- PROBLEM TO WORK ON: Find the line holding "orange glue stick" in the entries below. Give it again exactly, along with every line after it up to and including the line holding "none -> yellow screwdriver [189,394,246,593]".

:: DATA EXTRACT

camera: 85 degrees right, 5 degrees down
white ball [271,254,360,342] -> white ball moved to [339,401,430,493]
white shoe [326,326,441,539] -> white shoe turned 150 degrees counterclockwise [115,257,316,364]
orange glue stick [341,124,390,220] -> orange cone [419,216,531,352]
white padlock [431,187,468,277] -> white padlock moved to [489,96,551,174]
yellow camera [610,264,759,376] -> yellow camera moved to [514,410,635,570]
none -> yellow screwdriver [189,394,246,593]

::::
:: DATA EXTRACT

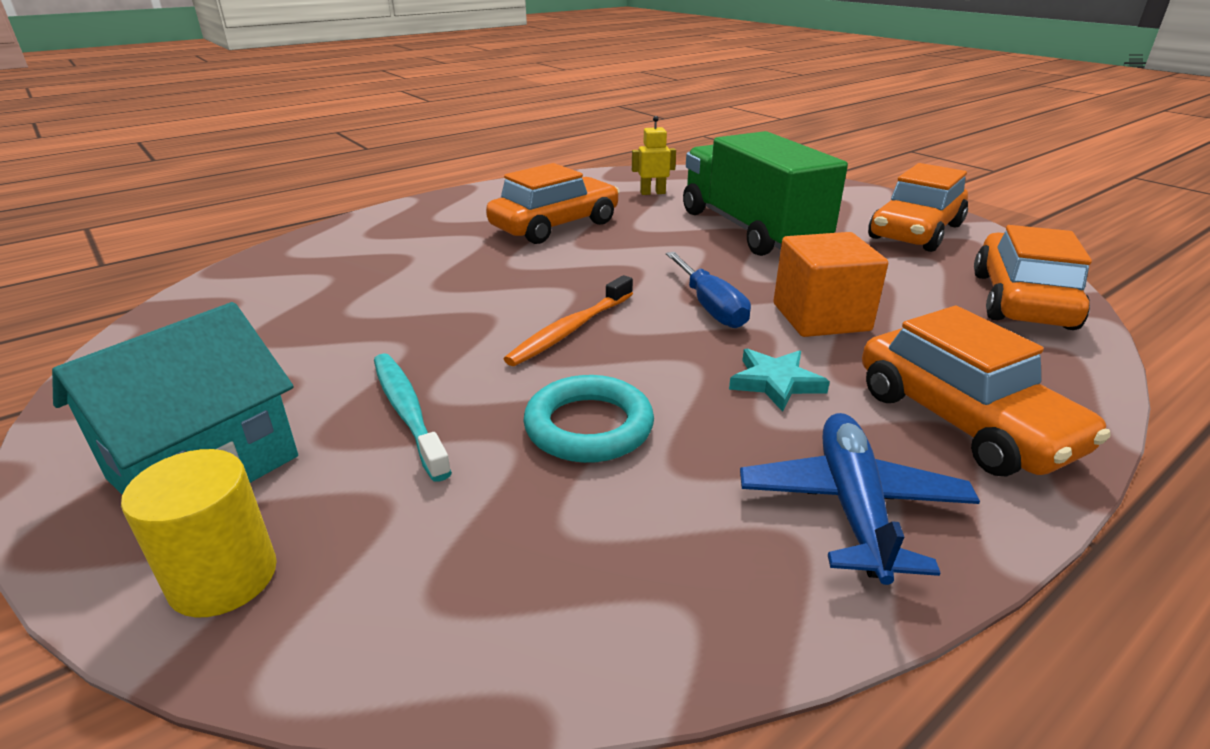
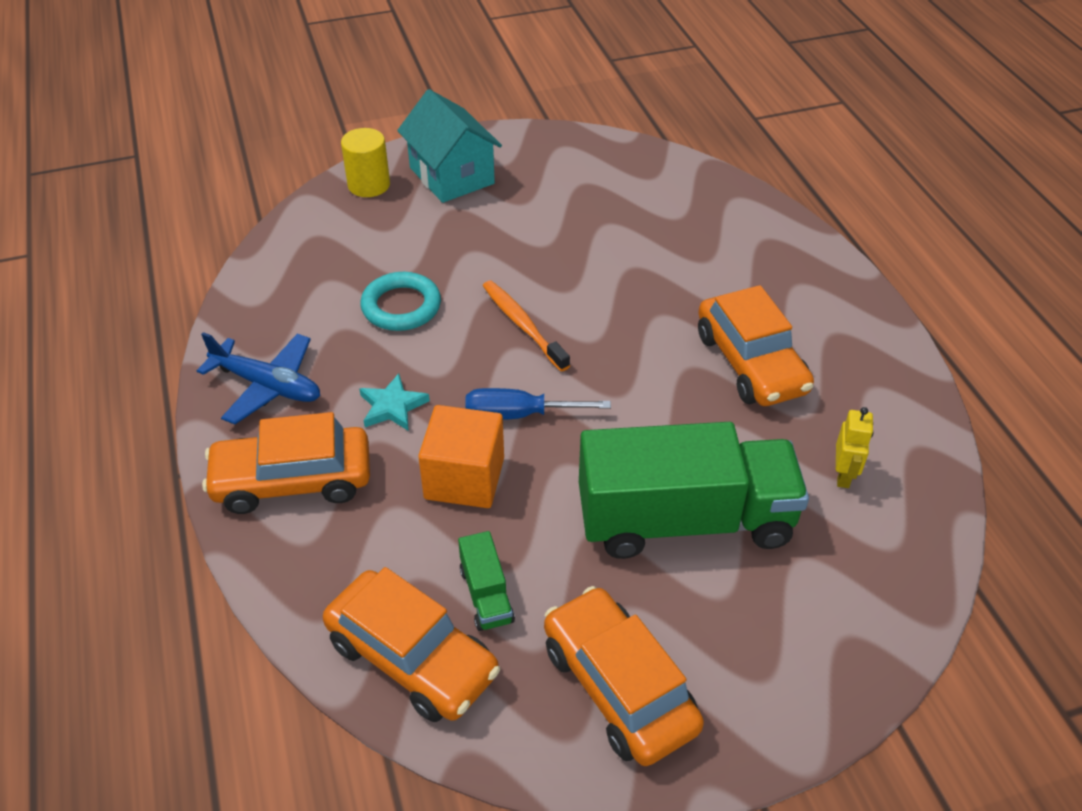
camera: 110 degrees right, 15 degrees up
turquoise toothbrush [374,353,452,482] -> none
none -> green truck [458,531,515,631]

::::
:: DATA EXTRACT

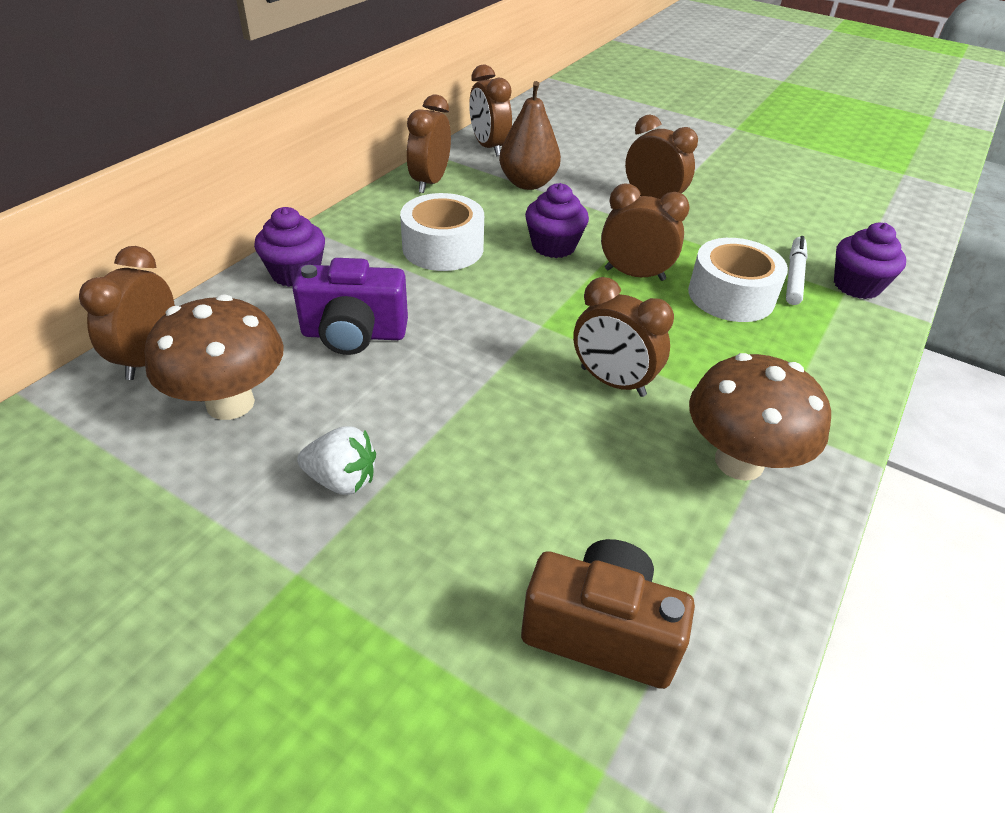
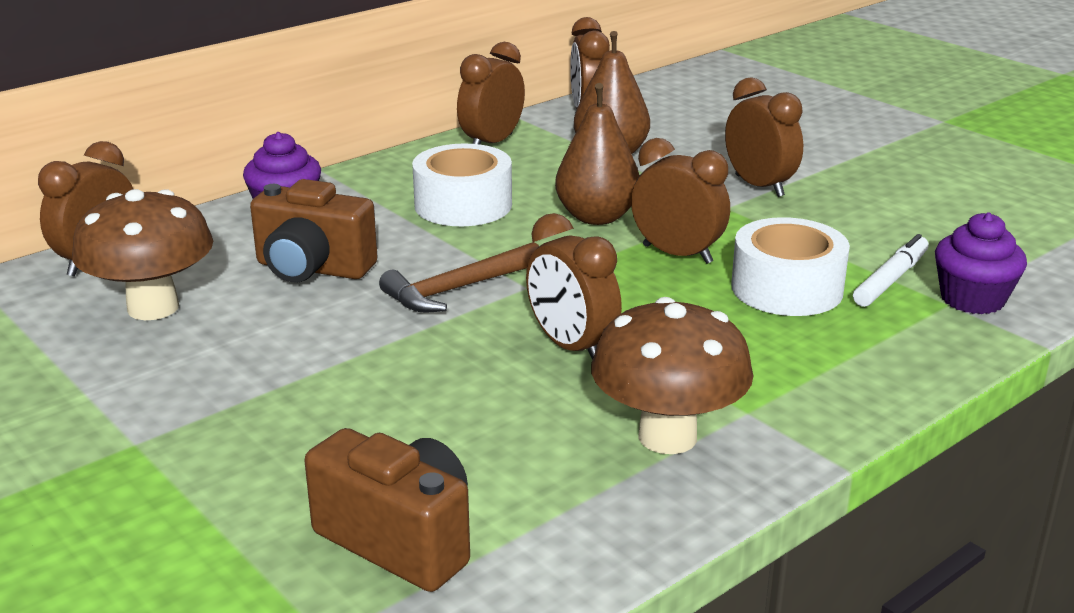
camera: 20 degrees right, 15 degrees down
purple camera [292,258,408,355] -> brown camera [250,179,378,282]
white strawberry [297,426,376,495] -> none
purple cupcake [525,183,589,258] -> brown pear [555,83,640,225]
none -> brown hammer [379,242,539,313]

::::

- ANSWER SECTION:
orange glue stick [341,124,390,220] -> orange cone [419,216,531,352]
white padlock [431,187,468,277] -> white padlock moved to [489,96,551,174]
yellow camera [610,264,759,376] -> yellow camera moved to [514,410,635,570]
none -> yellow screwdriver [189,394,246,593]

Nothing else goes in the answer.